# TASK INSTRUCTIONS
Leave the pictures out, and transcribe the material below exactly from the line with "(569, 309) = (388, 374): brown" to the line with "camera: 30 degrees right, 10 degrees up", both lines included.

# DATA RECORDS
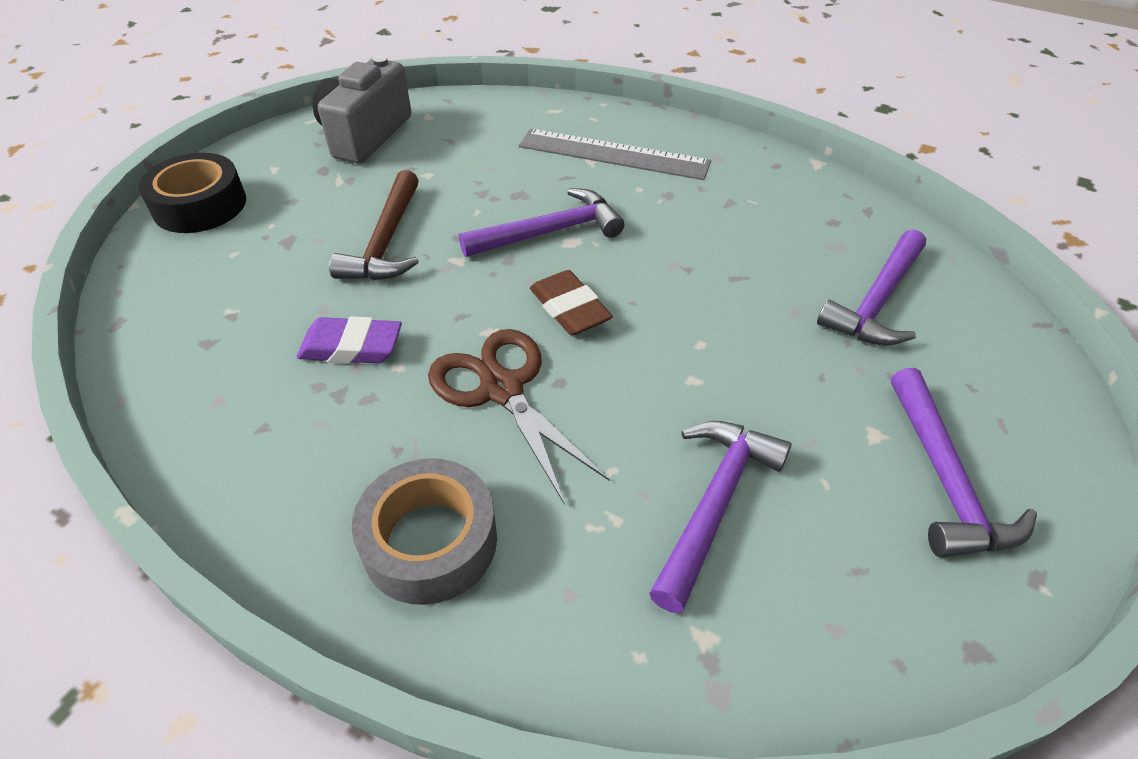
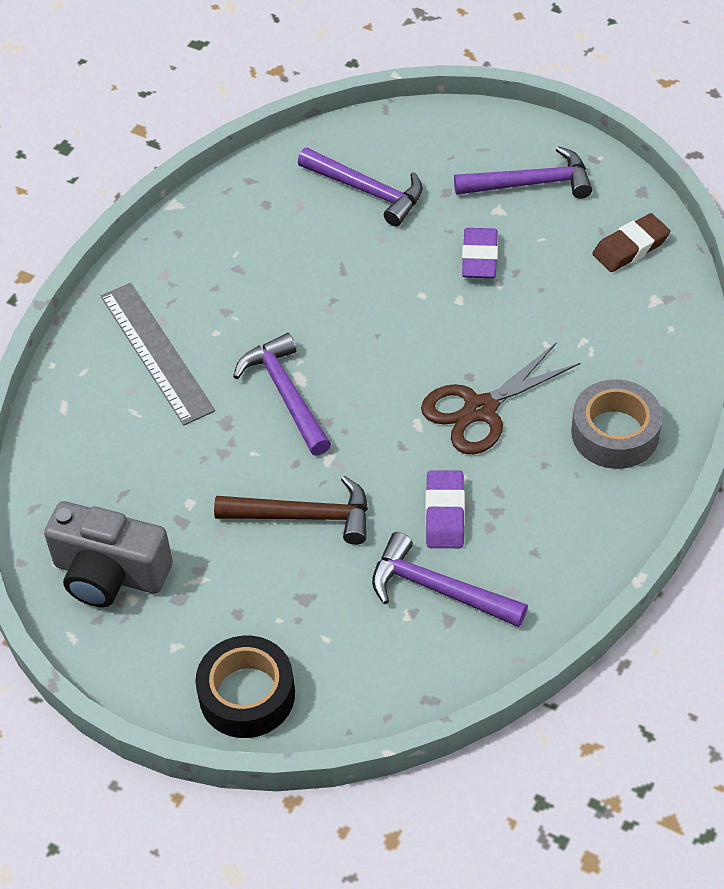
camera: 90 degrees left, 5 degrees up
(569, 309) = (388, 374): brown eraser -> brown eraser (630, 247)
(613, 154) = (156, 352): grey ruler -> grey ruler turned 45 degrees counterclockwise
(714, 504) = (565, 292): purple hammer -> purple hammer (438, 589)
(774, 406) = (479, 258): none -> purple eraser

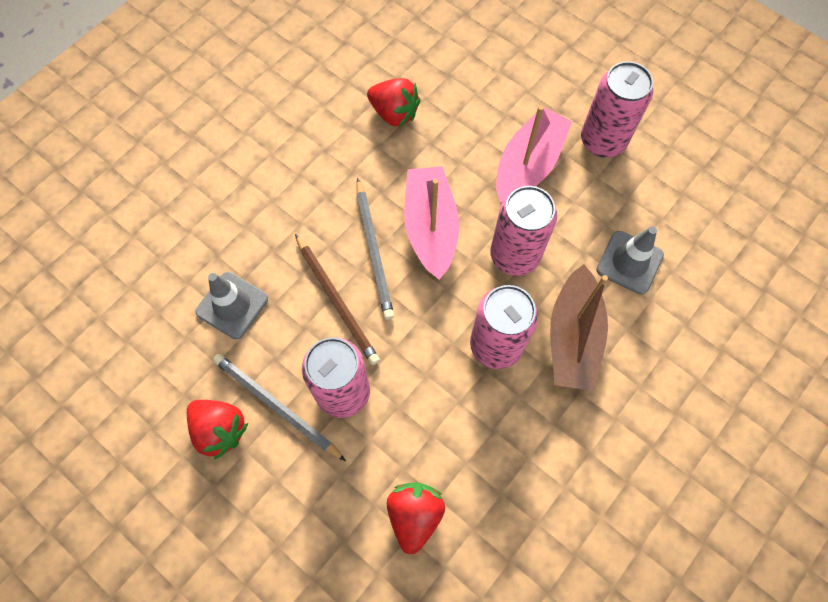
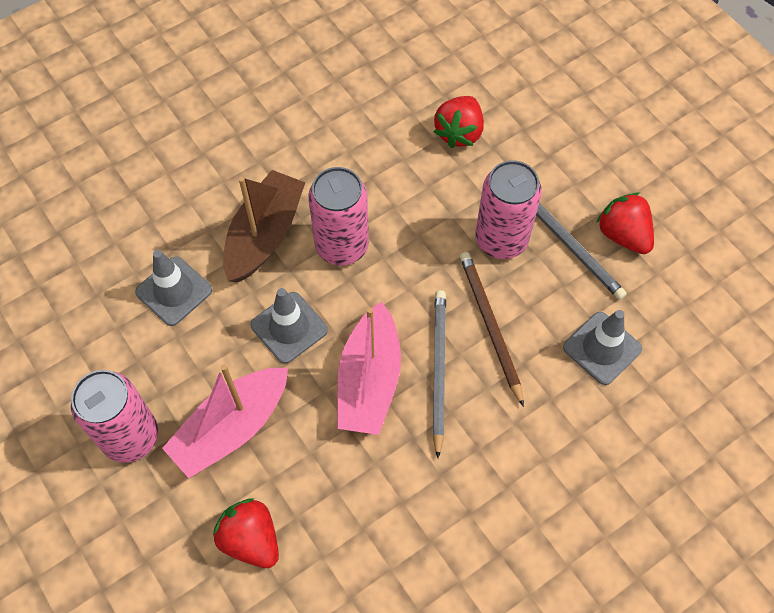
camera: 165 degrees left, 5 degrees down
(394, 113) = (369, 544): red strawberry -> red strawberry (251, 539)
(514, 255) = (289, 327): pink can -> grey traffic cone

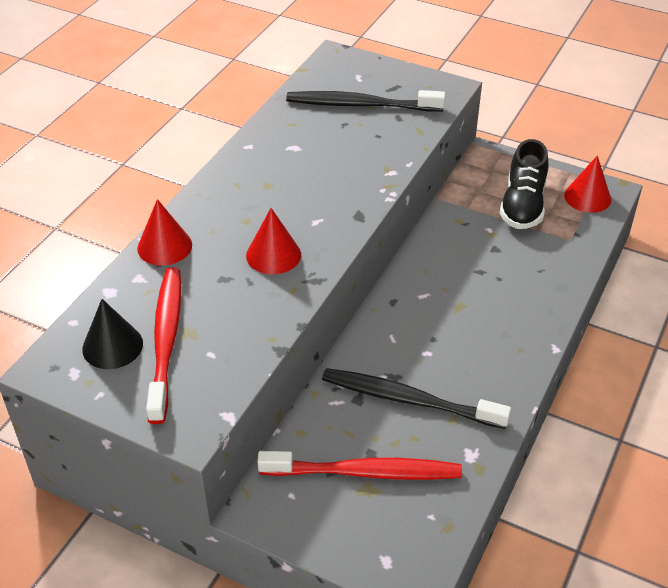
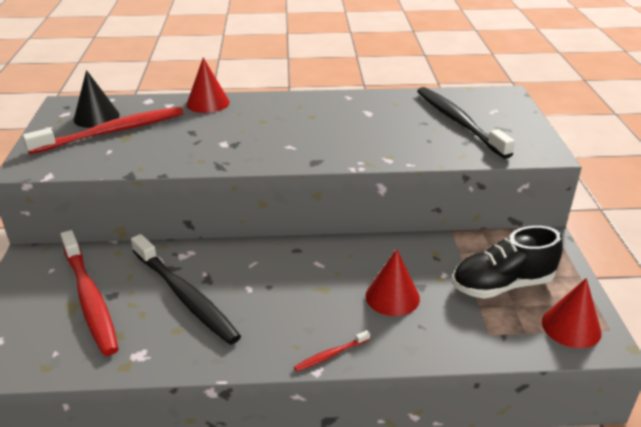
camera: 60 degrees right, 10 degrees down
(273, 255) = (234, 141): red cone -> red cone (392, 297)
(409, 400) = (185, 296): black toothbrush -> black toothbrush turned 150 degrees clockwise
(542, 333) = (330, 355): none -> red toothbrush

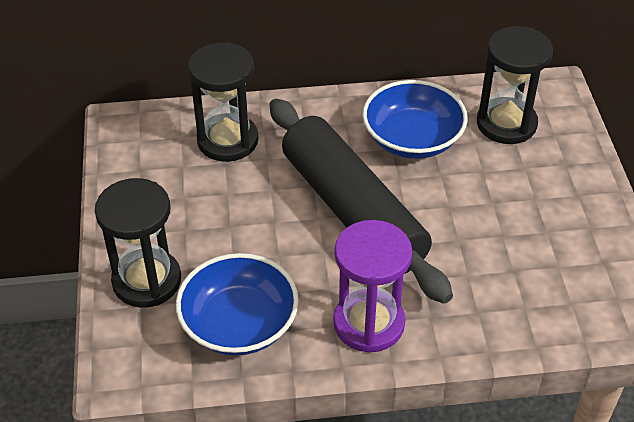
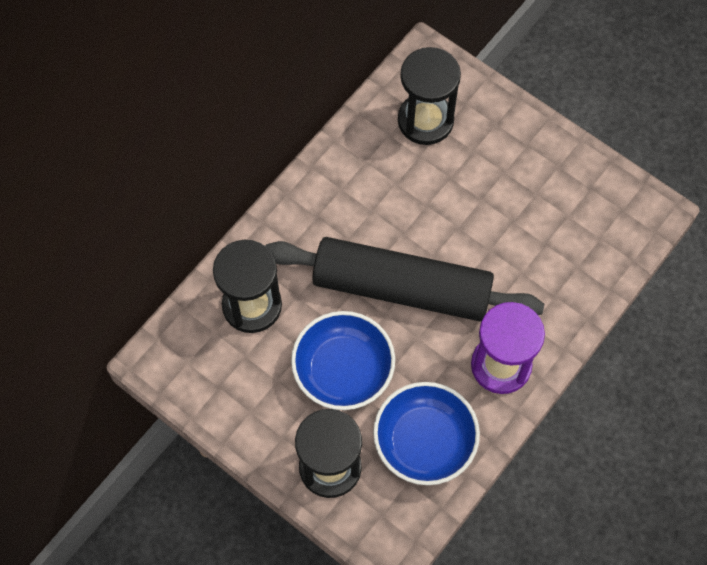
camera: 45 degrees left, 20 degrees up
(412, 139) = (377, 190): blue bowl -> blue bowl (343, 370)

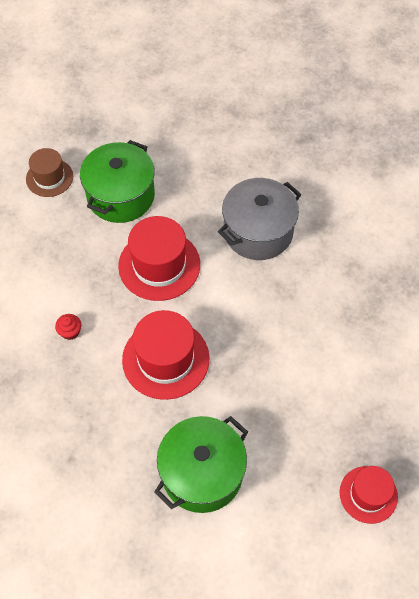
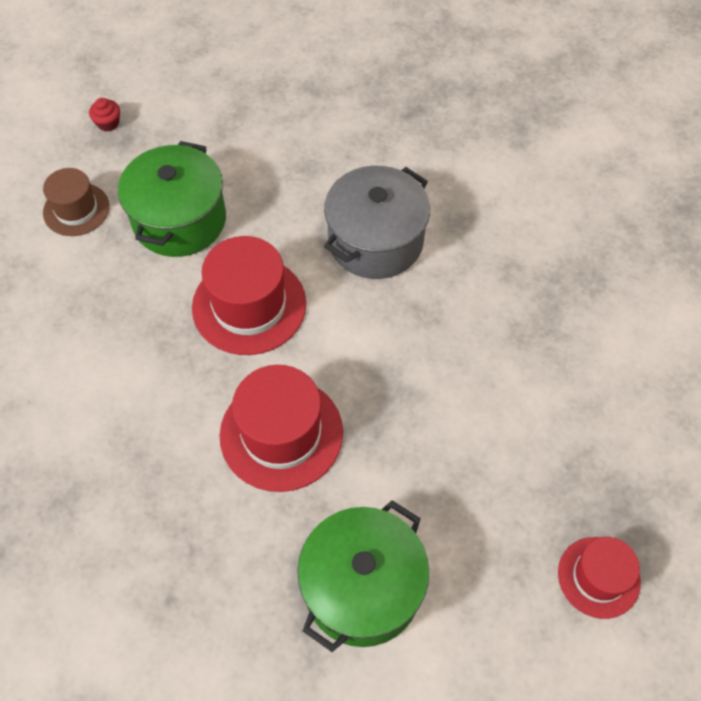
camera: 10 degrees left, 0 degrees up
(70, 331) = (139, 416): red cupcake -> red cupcake (108, 123)

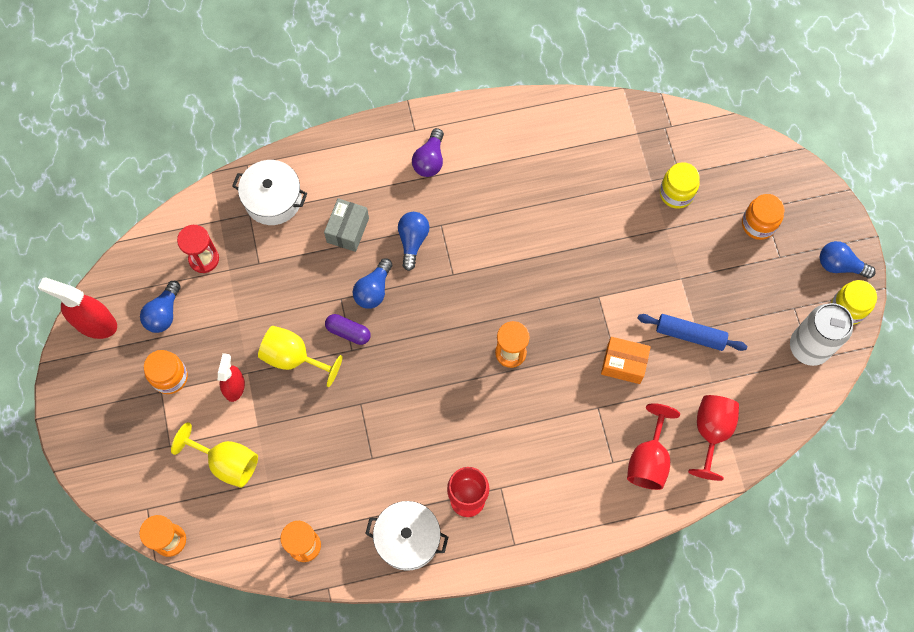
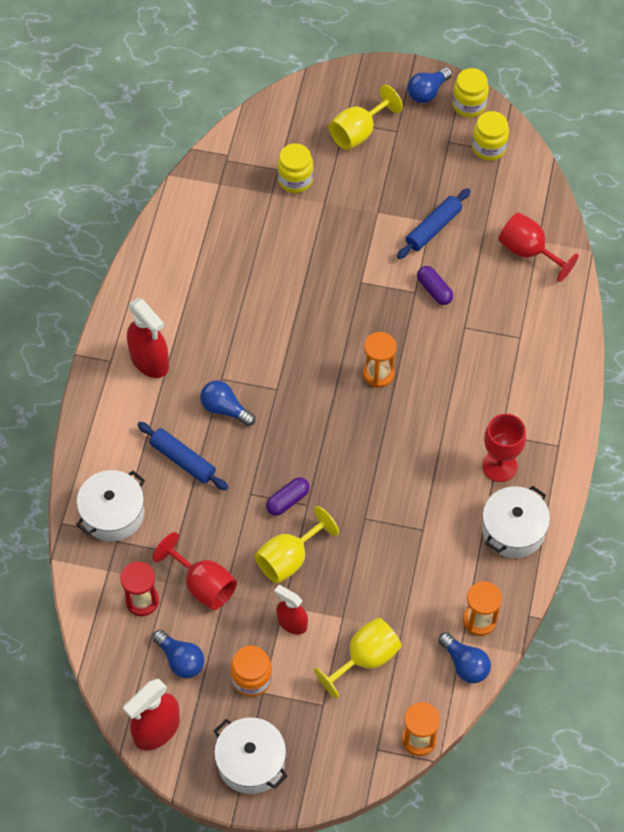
camera: 65 degrees left, 10 degrees down
(95, 410) = (251, 762): none -> white pot
(348, 230) = (183, 460): grey box -> blue rolling pin
(373, 290) = (256, 462): blue light bulb -> blue light bulb (465, 664)
(429, 160) = (150, 361): purple light bulb -> red spray bottle
(623, 364) = (434, 290): orange box -> purple capsule
(648, 460) = (531, 309): red goblet -> red goblet (203, 585)
(758, 224) = (358, 132): orange jar -> yellow goblet
(809, 347) = (489, 147): white can -> yellow jar

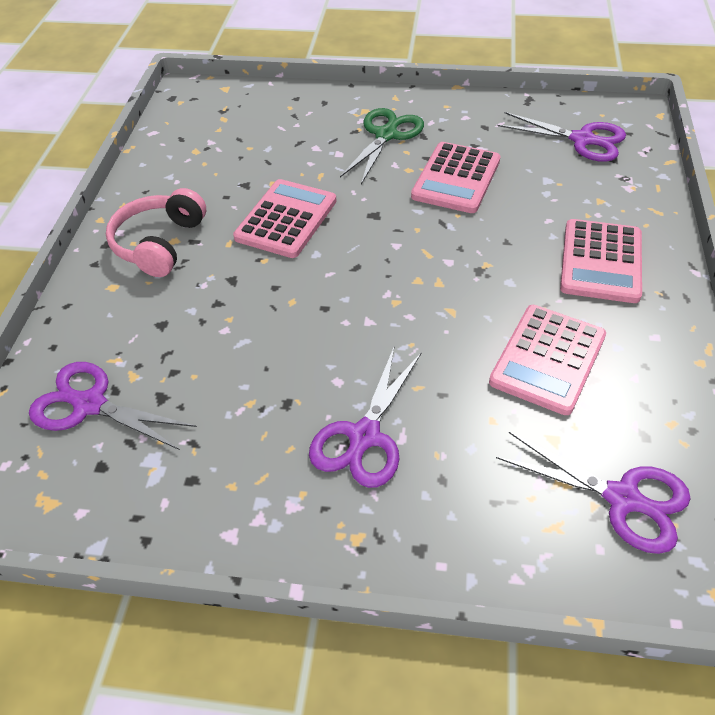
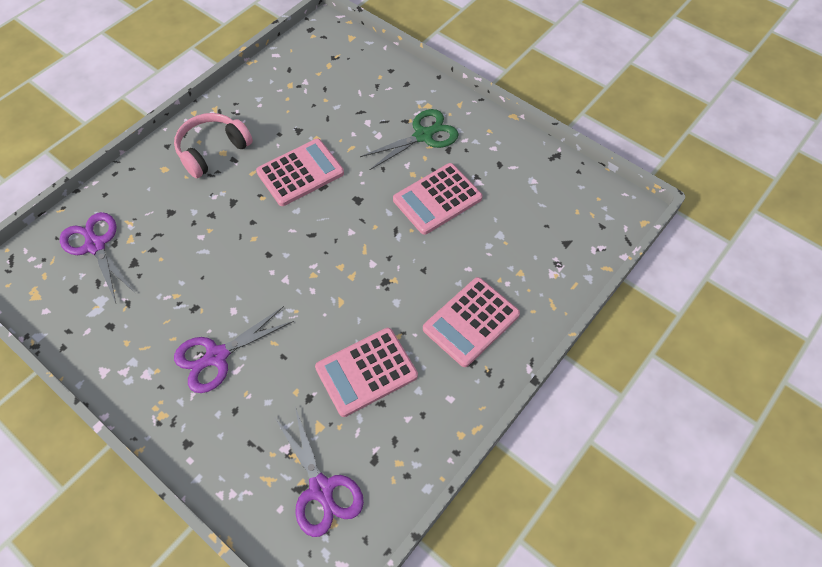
camera: 30 degrees right, 10 degrees up
(582, 140) = (559, 213): purple scissors -> none

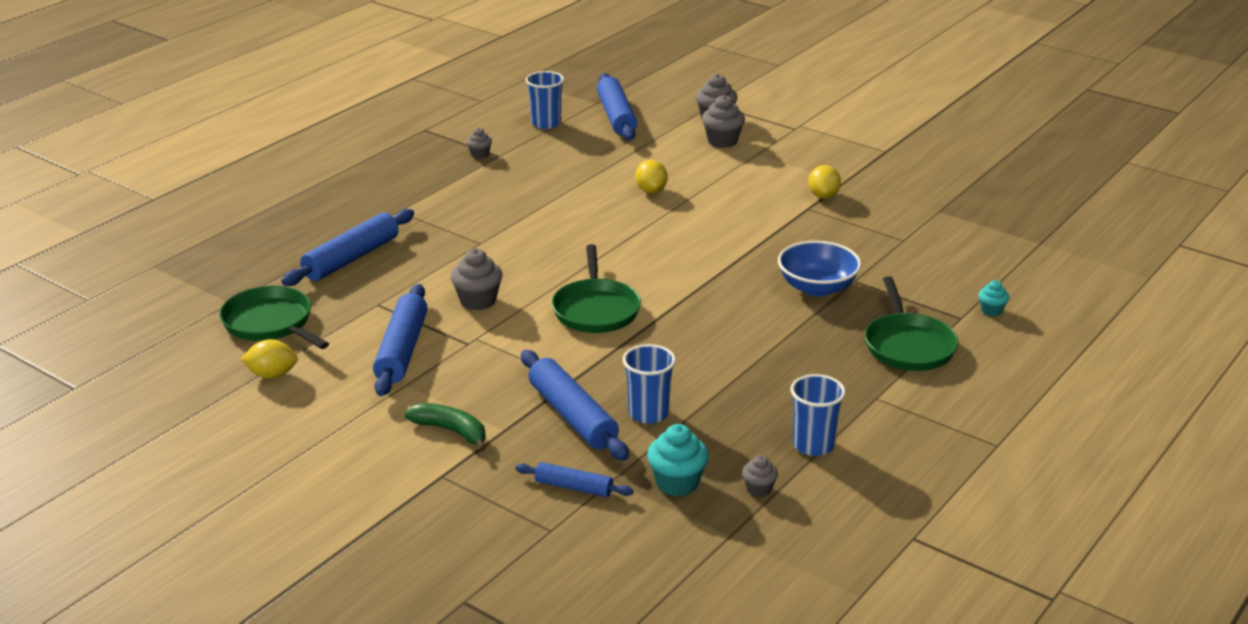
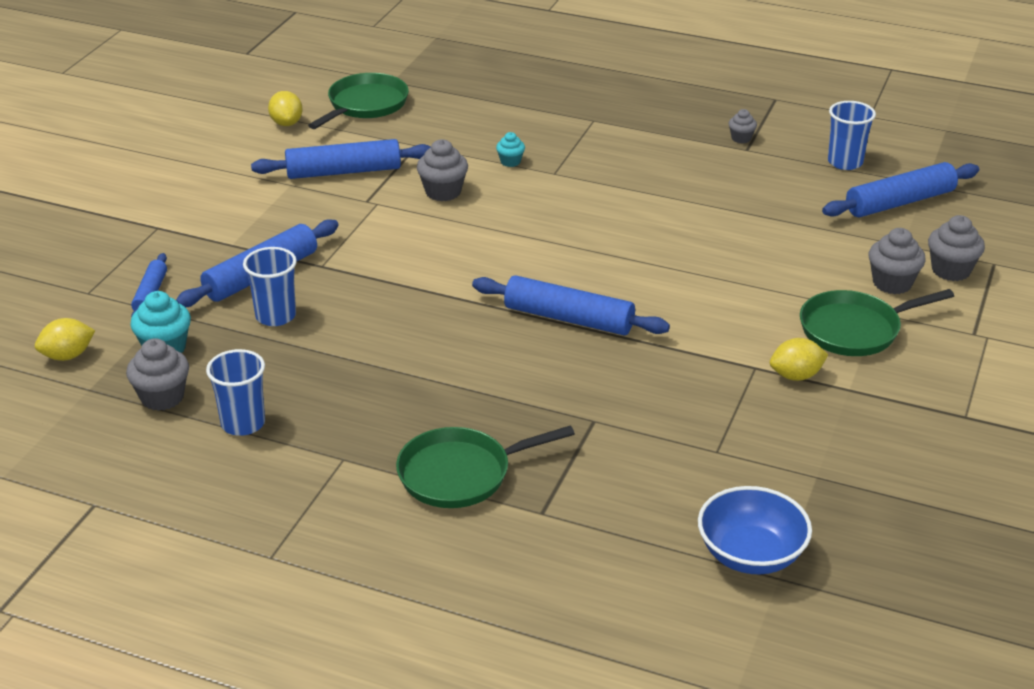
camera: 75 degrees right, 5 degrees up
(351, 258) = (491, 116): blue rolling pin -> blue rolling pin (568, 319)
(451, 431) = (223, 219): green banana -> none
(595, 309) = (454, 258): green pan -> green pan (854, 329)
(651, 190) = (728, 252): yellow lemon -> yellow lemon (68, 356)
(759, 489) = (162, 397): grey cupcake -> grey cupcake, size x1.72
(817, 288) = (563, 394): blue bowl -> blue bowl (751, 554)
(991, 311) = (570, 538): turquoise cupcake -> turquoise cupcake (510, 162)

# EXERCISE ANSWER
(569, 309) = (388, 374): brown eraser -> brown eraser (630, 247)
(613, 154) = (156, 352): grey ruler -> grey ruler turned 45 degrees counterclockwise
(714, 504) = (565, 292): purple hammer -> purple hammer (438, 589)
(774, 406) = (479, 258): none -> purple eraser

camera: 165 degrees left, 5 degrees down
(394, 113) = (369, 544): red strawberry -> red strawberry (251, 539)
(514, 255) = (289, 327): pink can -> grey traffic cone

camera: 60 degrees right, 10 degrees down
(273, 255) = (234, 141): red cone -> red cone (392, 297)
(409, 400) = (185, 296): black toothbrush -> black toothbrush turned 150 degrees clockwise
(542, 333) = (330, 355): none -> red toothbrush

camera: 45 degrees left, 20 degrees up
(412, 139) = (377, 190): blue bowl -> blue bowl (343, 370)

camera: 10 degrees left, 0 degrees up
(70, 331) = (139, 416): red cupcake -> red cupcake (108, 123)

camera: 65 degrees left, 10 degrees down
(95, 410) = (251, 762): none -> white pot
(348, 230) = (183, 460): grey box -> blue rolling pin
(373, 290) = (256, 462): blue light bulb -> blue light bulb (465, 664)
(429, 160) = (150, 361): purple light bulb -> red spray bottle
(623, 364) = (434, 290): orange box -> purple capsule
(648, 460) = (531, 309): red goblet -> red goblet (203, 585)
(758, 224) = (358, 132): orange jar -> yellow goblet
(809, 347) = (489, 147): white can -> yellow jar

camera: 30 degrees right, 10 degrees up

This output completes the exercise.